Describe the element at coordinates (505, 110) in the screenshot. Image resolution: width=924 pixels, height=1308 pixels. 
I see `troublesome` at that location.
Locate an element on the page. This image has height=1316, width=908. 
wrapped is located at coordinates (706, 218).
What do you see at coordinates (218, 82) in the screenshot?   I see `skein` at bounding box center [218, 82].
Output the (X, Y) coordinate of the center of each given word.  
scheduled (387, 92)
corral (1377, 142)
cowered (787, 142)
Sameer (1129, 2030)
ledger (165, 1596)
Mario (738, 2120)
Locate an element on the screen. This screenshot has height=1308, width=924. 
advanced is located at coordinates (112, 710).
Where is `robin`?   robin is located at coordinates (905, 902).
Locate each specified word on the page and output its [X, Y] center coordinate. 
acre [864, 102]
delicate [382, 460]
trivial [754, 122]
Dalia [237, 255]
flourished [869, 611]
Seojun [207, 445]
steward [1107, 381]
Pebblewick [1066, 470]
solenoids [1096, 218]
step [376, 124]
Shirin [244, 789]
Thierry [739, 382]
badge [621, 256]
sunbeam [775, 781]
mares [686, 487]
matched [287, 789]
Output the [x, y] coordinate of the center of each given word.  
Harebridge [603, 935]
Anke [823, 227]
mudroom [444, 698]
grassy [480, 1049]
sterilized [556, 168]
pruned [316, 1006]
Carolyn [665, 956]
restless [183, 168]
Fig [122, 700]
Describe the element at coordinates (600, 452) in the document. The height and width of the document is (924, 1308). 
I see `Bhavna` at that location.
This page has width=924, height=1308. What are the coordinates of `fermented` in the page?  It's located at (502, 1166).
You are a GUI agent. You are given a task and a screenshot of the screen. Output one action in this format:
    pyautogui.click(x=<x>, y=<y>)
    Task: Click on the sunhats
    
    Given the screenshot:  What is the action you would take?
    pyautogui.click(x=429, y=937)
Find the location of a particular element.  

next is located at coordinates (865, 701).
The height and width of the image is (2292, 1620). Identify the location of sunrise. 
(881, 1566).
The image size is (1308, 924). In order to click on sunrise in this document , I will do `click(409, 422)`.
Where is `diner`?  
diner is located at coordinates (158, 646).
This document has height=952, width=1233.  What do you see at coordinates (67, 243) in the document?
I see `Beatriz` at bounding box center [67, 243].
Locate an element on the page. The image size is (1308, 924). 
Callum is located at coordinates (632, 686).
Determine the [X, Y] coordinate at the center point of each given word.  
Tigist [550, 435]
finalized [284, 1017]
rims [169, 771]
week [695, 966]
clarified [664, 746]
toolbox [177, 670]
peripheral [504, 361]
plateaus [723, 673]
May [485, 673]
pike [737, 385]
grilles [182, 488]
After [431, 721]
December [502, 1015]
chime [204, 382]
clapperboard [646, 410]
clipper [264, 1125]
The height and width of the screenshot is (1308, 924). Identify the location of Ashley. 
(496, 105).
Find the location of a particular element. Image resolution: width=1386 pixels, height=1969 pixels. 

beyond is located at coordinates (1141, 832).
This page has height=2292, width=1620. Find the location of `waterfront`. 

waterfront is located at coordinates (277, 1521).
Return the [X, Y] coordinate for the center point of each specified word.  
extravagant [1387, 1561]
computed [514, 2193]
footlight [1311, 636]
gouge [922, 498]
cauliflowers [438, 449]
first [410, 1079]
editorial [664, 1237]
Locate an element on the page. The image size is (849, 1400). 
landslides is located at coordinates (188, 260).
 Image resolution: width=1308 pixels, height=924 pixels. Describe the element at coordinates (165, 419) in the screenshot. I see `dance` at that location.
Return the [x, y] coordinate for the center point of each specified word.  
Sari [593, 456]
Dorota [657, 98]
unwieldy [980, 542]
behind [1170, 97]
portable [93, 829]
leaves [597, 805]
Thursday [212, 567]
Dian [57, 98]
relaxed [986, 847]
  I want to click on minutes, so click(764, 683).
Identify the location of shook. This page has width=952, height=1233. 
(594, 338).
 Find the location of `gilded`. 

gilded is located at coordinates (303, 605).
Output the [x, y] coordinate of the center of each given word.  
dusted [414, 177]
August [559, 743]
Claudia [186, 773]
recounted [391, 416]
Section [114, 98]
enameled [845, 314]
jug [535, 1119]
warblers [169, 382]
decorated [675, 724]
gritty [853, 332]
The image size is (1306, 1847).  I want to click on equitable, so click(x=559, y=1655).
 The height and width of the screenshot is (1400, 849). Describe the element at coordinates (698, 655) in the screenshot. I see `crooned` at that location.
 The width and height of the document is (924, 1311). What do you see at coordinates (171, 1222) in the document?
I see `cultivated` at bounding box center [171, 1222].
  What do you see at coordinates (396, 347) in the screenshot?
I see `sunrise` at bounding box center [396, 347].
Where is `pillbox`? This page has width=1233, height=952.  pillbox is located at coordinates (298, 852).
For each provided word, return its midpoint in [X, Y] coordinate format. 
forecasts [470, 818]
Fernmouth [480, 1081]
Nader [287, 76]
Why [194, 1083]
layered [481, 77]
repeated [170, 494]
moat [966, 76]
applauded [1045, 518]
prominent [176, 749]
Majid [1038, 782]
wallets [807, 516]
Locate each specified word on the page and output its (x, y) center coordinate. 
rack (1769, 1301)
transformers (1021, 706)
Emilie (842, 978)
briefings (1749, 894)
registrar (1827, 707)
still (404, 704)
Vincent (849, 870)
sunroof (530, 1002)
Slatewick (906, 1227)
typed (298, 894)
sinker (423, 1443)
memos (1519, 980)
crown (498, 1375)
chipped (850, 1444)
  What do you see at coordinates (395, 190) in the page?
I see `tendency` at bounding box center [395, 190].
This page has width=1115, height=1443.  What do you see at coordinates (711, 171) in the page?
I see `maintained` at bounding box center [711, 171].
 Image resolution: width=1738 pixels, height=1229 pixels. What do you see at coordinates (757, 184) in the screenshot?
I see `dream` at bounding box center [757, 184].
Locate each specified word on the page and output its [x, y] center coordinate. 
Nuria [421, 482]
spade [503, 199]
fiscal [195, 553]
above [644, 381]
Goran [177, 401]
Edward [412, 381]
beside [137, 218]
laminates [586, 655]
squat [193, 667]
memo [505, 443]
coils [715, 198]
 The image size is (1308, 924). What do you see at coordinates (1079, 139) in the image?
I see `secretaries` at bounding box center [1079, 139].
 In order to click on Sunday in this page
******************************
Reproduce every item above, substituting "midpoint coordinate" for "center coordinate" wherever it occurs and leaving everything else unchanged.

Describe the element at coordinates (505, 110) in the screenshot. Image resolution: width=924 pixels, height=1308 pixels. 
I see `troublesome` at that location.
Locate an element on the page. This image has height=1316, width=908. 
wrapped is located at coordinates (706, 218).
What do you see at coordinates (218, 82) in the screenshot?   I see `skein` at bounding box center [218, 82].
Output the (X, Y) coordinate of the center of each given word.  
scheduled (387, 92)
corral (1377, 142)
cowered (787, 142)
Sameer (1129, 2030)
ledger (165, 1596)
Mario (738, 2120)
Locate an element on the screen. This screenshot has height=1308, width=924. 
advanced is located at coordinates (112, 710).
Where is `robin`?   robin is located at coordinates (905, 902).
Locate each specified word on the page and output its [X, Y] midpoint coordinate. 
acre [864, 102]
delicate [382, 460]
trivial [754, 122]
Dalia [237, 255]
flourished [869, 611]
Seojun [207, 445]
steward [1107, 381]
Pebblewick [1066, 470]
solenoids [1096, 218]
step [376, 124]
Shirin [244, 789]
Thierry [739, 382]
badge [621, 256]
sunbeam [775, 781]
mares [686, 487]
matched [287, 789]
Output the [x, y] coordinate of the center of each given word.  
Harebridge [603, 935]
Anke [823, 227]
mudroom [444, 698]
grassy [480, 1049]
sterilized [556, 168]
pruned [316, 1006]
Carolyn [665, 956]
restless [183, 168]
Fig [122, 700]
Describe the element at coordinates (600, 452) in the document. The height and width of the document is (924, 1308). 
I see `Bhavna` at that location.
This page has width=924, height=1308. What are the coordinates of `fermented` in the page?  It's located at (502, 1166).
You are a GUI agent. You are given a task and a screenshot of the screen. Output one action in this format:
    pyautogui.click(x=<x>, y=<y>)
    Task: Click on the sunhats
    
    Given the screenshot:  What is the action you would take?
    pyautogui.click(x=429, y=937)
Find the location of a particular element.  

next is located at coordinates (865, 701).
The height and width of the image is (2292, 1620). Identify the location of sunrise. 
(881, 1566).
The image size is (1308, 924). In order to click on sunrise in this document , I will do `click(409, 422)`.
Where is `diner`?  
diner is located at coordinates (158, 646).
This document has height=952, width=1233.  What do you see at coordinates (67, 243) in the document?
I see `Beatriz` at bounding box center [67, 243].
Locate an element on the page. The image size is (1308, 924). 
Callum is located at coordinates (632, 686).
Determine the [X, Y] coordinate at the center point of each given word.  
Tigist [550, 435]
finalized [284, 1017]
rims [169, 771]
week [695, 966]
clarified [664, 746]
toolbox [177, 670]
peripheral [504, 361]
plateaus [723, 673]
May [485, 673]
pike [737, 385]
grilles [182, 488]
After [431, 721]
December [502, 1015]
chime [204, 382]
clapperboard [646, 410]
clipper [264, 1125]
The height and width of the screenshot is (1308, 924). Identify the location of Ashley. 
(496, 105).
Find the location of a particular element. Image resolution: width=1386 pixels, height=1969 pixels. 

beyond is located at coordinates (1141, 832).
This page has height=2292, width=1620. Find the location of `waterfront`. 

waterfront is located at coordinates (277, 1521).
Return the [X, Y] coordinate for the center point of each specified word.  
extravagant [1387, 1561]
computed [514, 2193]
footlight [1311, 636]
gouge [922, 498]
cauliflowers [438, 449]
first [410, 1079]
editorial [664, 1237]
Locate an element on the page. The image size is (849, 1400). 
landslides is located at coordinates (188, 260).
 Image resolution: width=1308 pixels, height=924 pixels. Describe the element at coordinates (165, 419) in the screenshot. I see `dance` at that location.
Return the [x, y] coordinate for the center point of each specified word.  
Sari [593, 456]
Dorota [657, 98]
unwieldy [980, 542]
behind [1170, 97]
portable [93, 829]
leaves [597, 805]
Thursday [212, 567]
Dian [57, 98]
relaxed [986, 847]
  I want to click on minutes, so click(764, 683).
Identify the location of shook. This page has width=952, height=1233. 
(594, 338).
 Find the location of `gilded`. 

gilded is located at coordinates (303, 605).
Output the [x, y] coordinate of the center of each given word.  
dusted [414, 177]
August [559, 743]
Claudia [186, 773]
recounted [391, 416]
Section [114, 98]
enameled [845, 314]
jug [535, 1119]
warblers [169, 382]
decorated [675, 724]
gritty [853, 332]
The image size is (1306, 1847).  I want to click on equitable, so click(x=559, y=1655).
 The height and width of the screenshot is (1400, 849). Describe the element at coordinates (698, 655) in the screenshot. I see `crooned` at that location.
 The width and height of the document is (924, 1311). What do you see at coordinates (171, 1222) in the document?
I see `cultivated` at bounding box center [171, 1222].
  What do you see at coordinates (396, 347) in the screenshot?
I see `sunrise` at bounding box center [396, 347].
Where is `pillbox`? This page has width=1233, height=952.  pillbox is located at coordinates (298, 852).
For each provided word, return its midpoint in [X, Y] coordinate format. 
forecasts [470, 818]
Fernmouth [480, 1081]
Nader [287, 76]
Why [194, 1083]
layered [481, 77]
repeated [170, 494]
moat [966, 76]
applauded [1045, 518]
prominent [176, 749]
Majid [1038, 782]
wallets [807, 516]
Locate each specified word on the page and output its (x, y) midpoint coordinate. 
rack (1769, 1301)
transformers (1021, 706)
Emilie (842, 978)
briefings (1749, 894)
registrar (1827, 707)
still (404, 704)
Vincent (849, 870)
sunroof (530, 1002)
Slatewick (906, 1227)
typed (298, 894)
sinker (423, 1443)
memos (1519, 980)
crown (498, 1375)
chipped (850, 1444)
  What do you see at coordinates (395, 190) in the page?
I see `tendency` at bounding box center [395, 190].
This page has width=1115, height=1443.  What do you see at coordinates (711, 171) in the page?
I see `maintained` at bounding box center [711, 171].
 Image resolution: width=1738 pixels, height=1229 pixels. What do you see at coordinates (757, 184) in the screenshot?
I see `dream` at bounding box center [757, 184].
Locate each specified word on the page and output its [x, y] midpoint coordinate. 
Nuria [421, 482]
spade [503, 199]
fiscal [195, 553]
above [644, 381]
Goran [177, 401]
Edward [412, 381]
beside [137, 218]
laminates [586, 655]
squat [193, 667]
memo [505, 443]
coils [715, 198]
 The image size is (1308, 924). What do you see at coordinates (1079, 139) in the image?
I see `secretaries` at bounding box center [1079, 139].
 In order to click on Sunday in this page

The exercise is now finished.